*** Material for this exercise ***

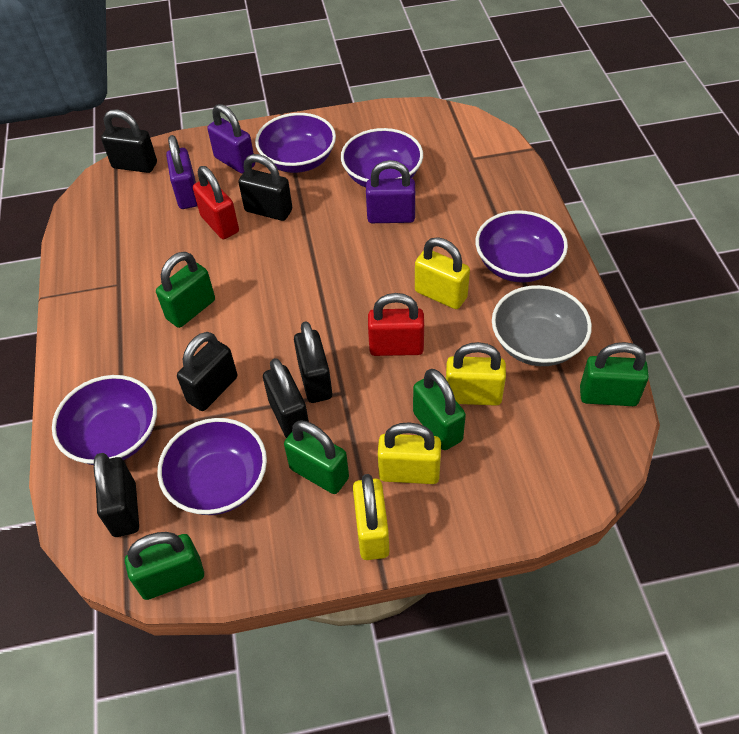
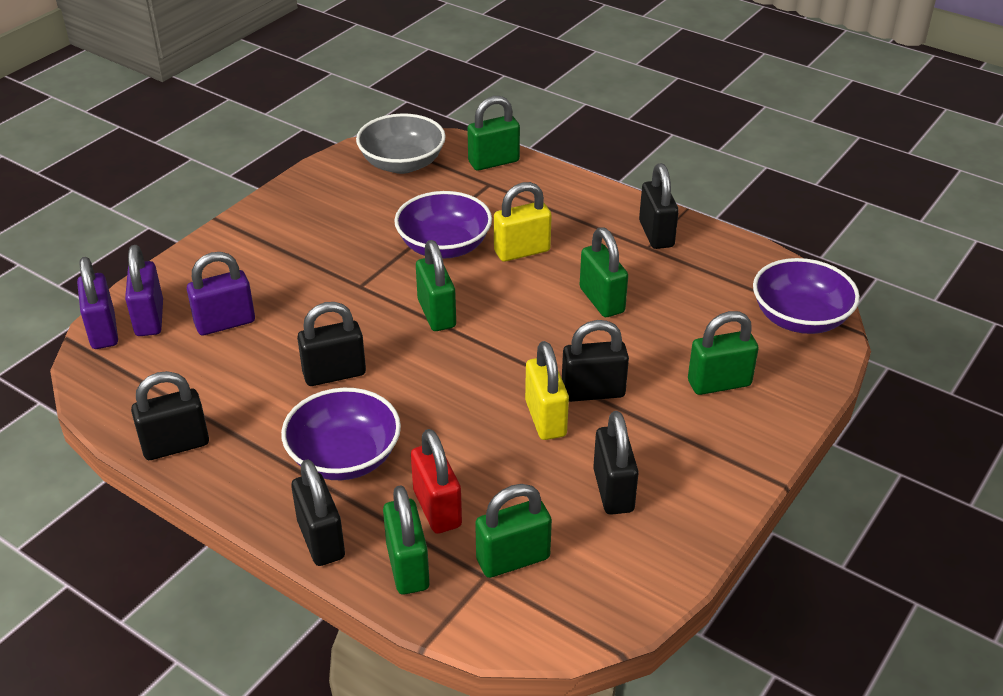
green padlock: 5 -> 6
purple bowl: 5 -> 3
red padlock: 2 -> 1
yellow padlock: 4 -> 2

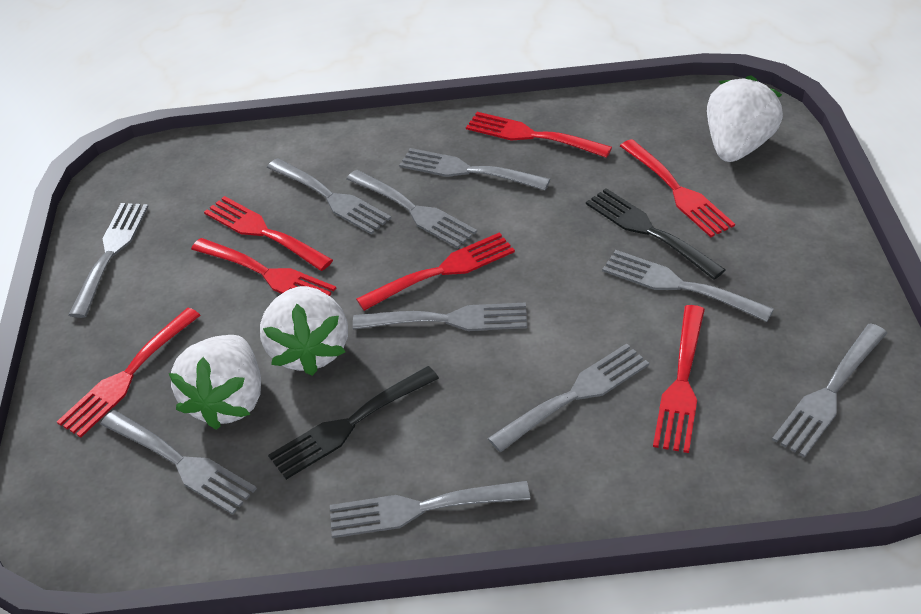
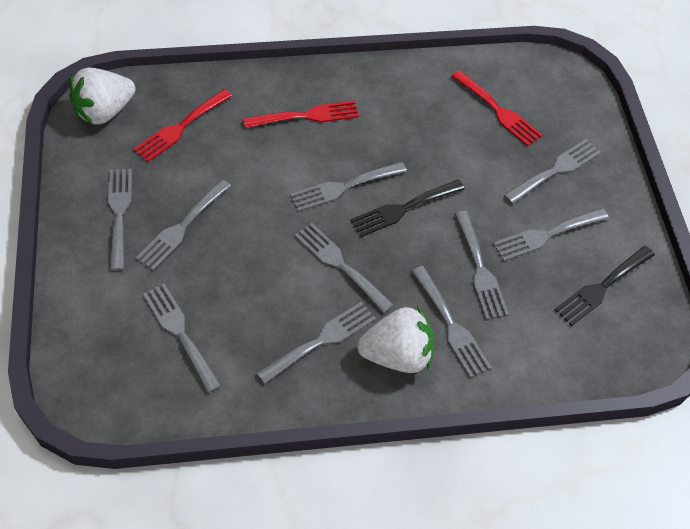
red fork: 7 -> 3
white strawberry: 3 -> 2

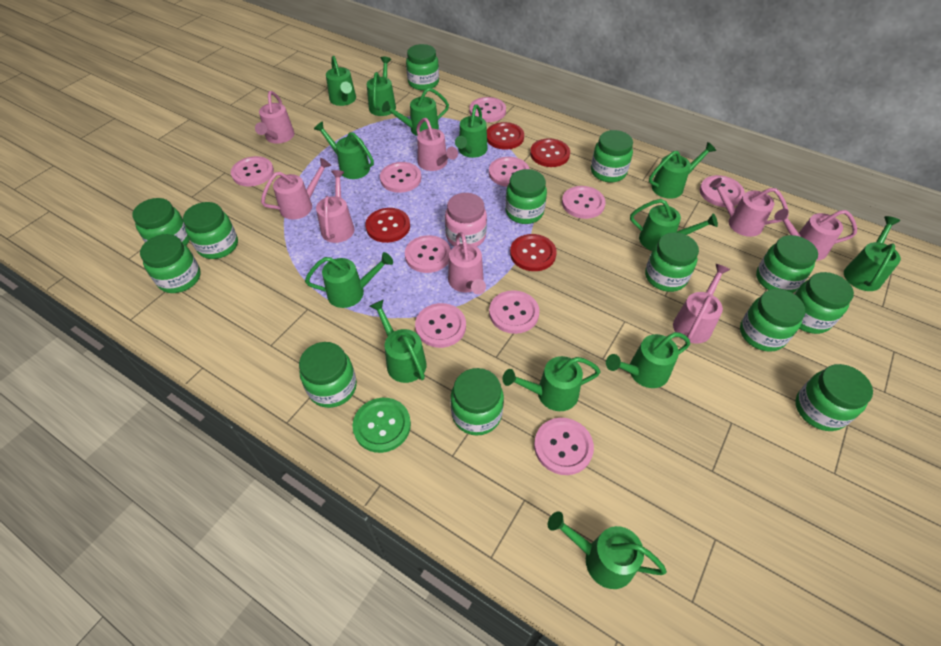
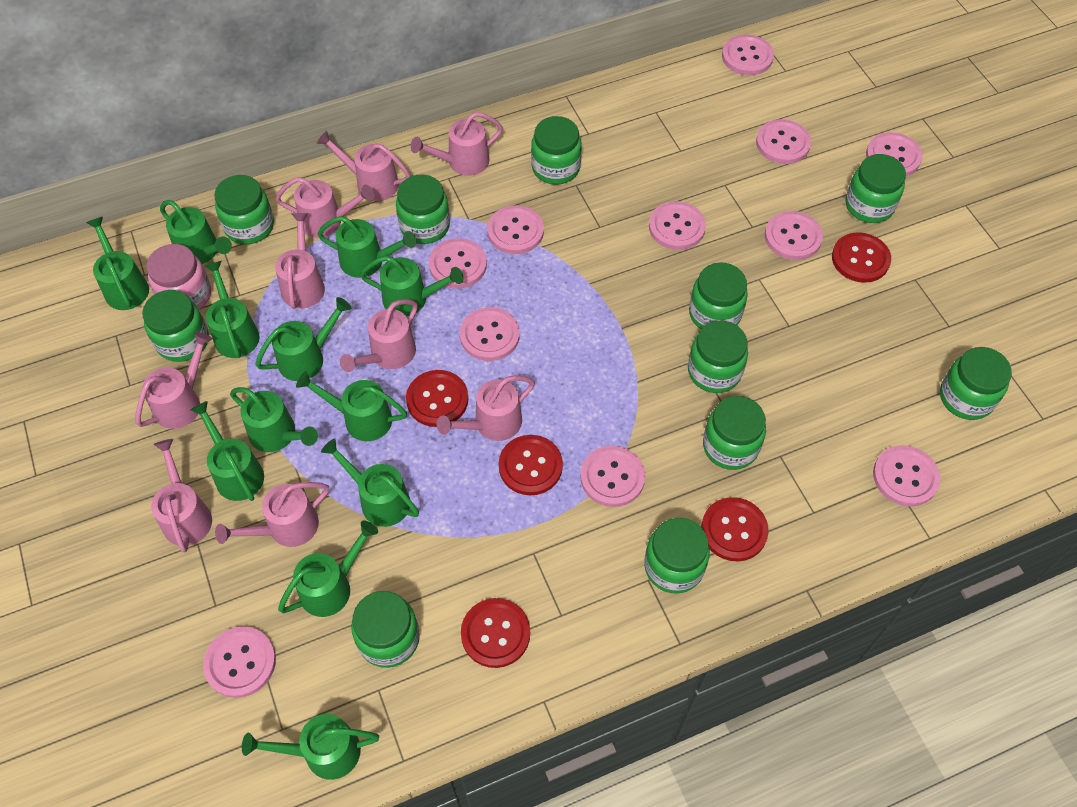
green button: 1 -> 0
green jar: 13 -> 11
green watering can: 13 -> 12
pink button: 10 -> 11
pink watering can: 8 -> 9
red button: 4 -> 5

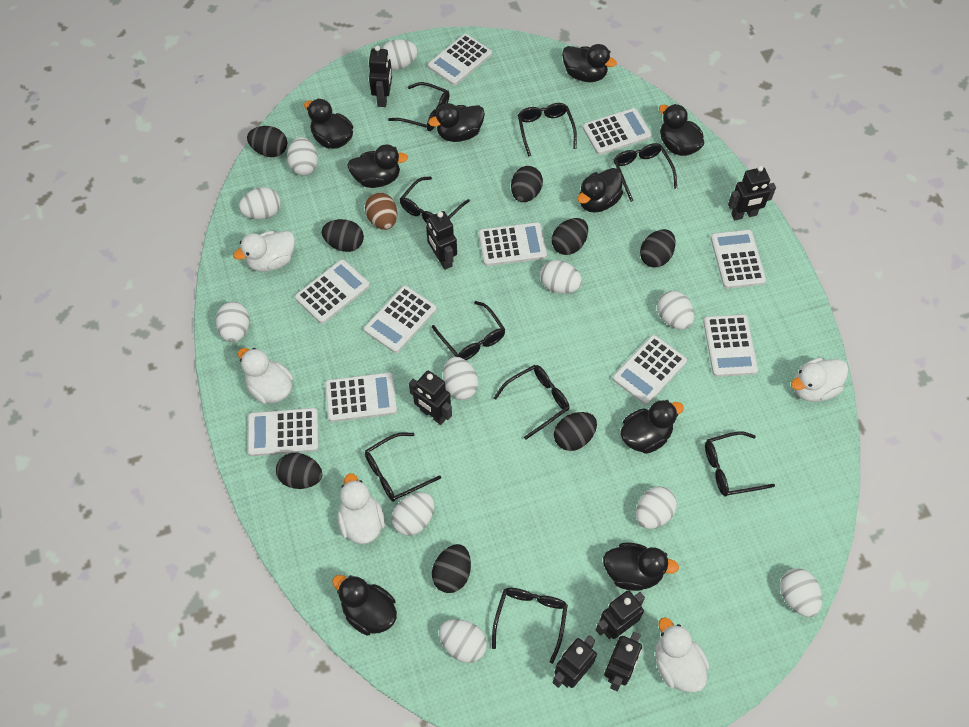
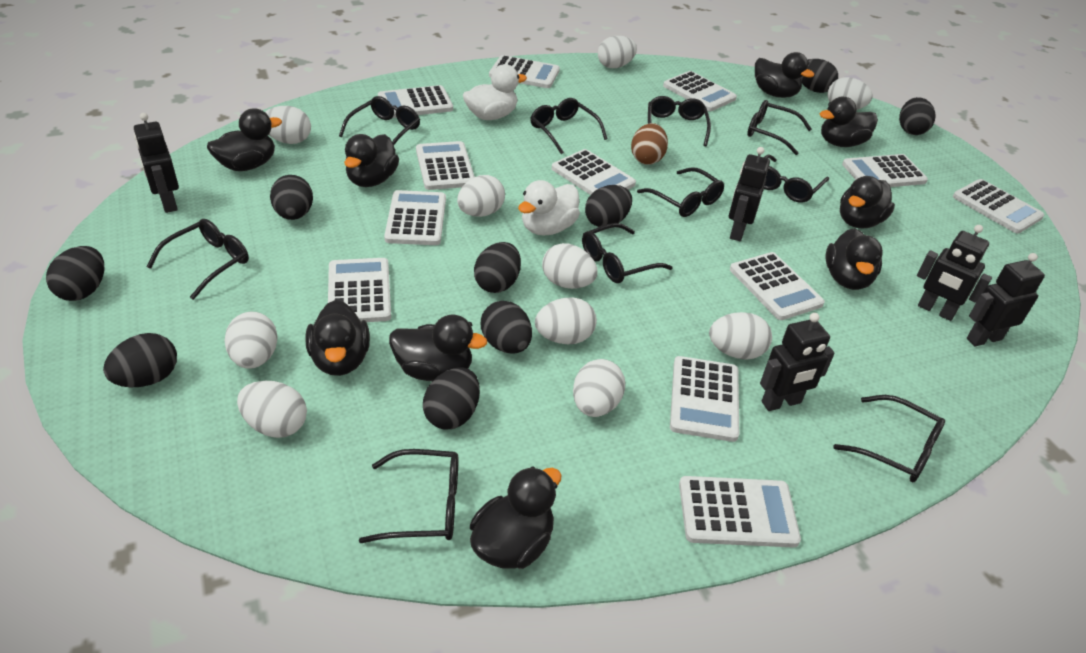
black egg: 8 -> 9
black glasses: 9 -> 10
black robot: 7 -> 5
white calculator: 10 -> 12
white duck: 5 -> 2
white egg: 11 -> 10

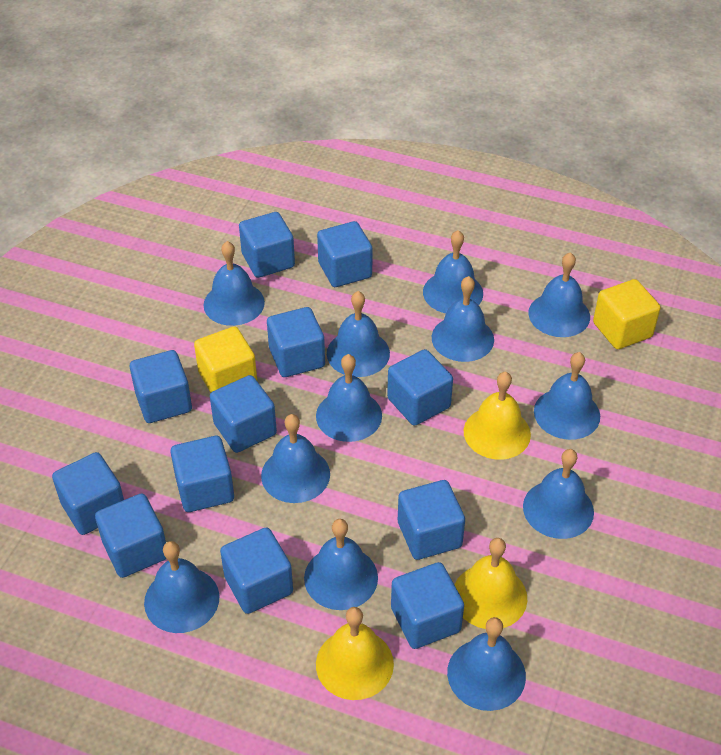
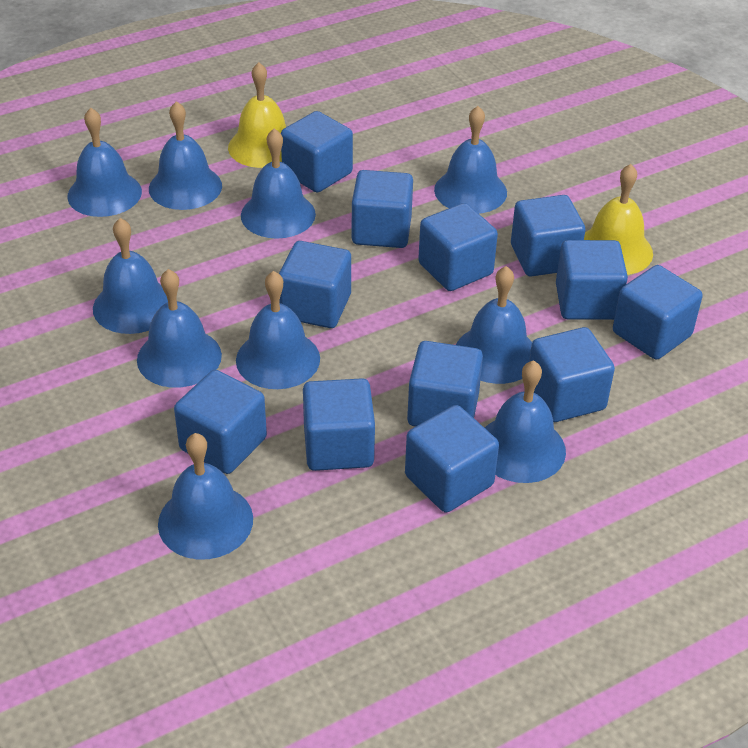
blue bell: 12 -> 10
yellow bell: 3 -> 2
yellow cube: 2 -> 0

*** End of Material for this exercise ***

> Activity
With the images excluded, output every record verbatim.

> Exercise response
green padlock: 5 -> 6
purple bowl: 5 -> 3
red padlock: 2 -> 1
yellow padlock: 4 -> 2

red fork: 7 -> 3
white strawberry: 3 -> 2

green button: 1 -> 0
green jar: 13 -> 11
green watering can: 13 -> 12
pink button: 10 -> 11
pink watering can: 8 -> 9
red button: 4 -> 5

black egg: 8 -> 9
black glasses: 9 -> 10
black robot: 7 -> 5
white calculator: 10 -> 12
white duck: 5 -> 2
white egg: 11 -> 10

blue bell: 12 -> 10
yellow bell: 3 -> 2
yellow cube: 2 -> 0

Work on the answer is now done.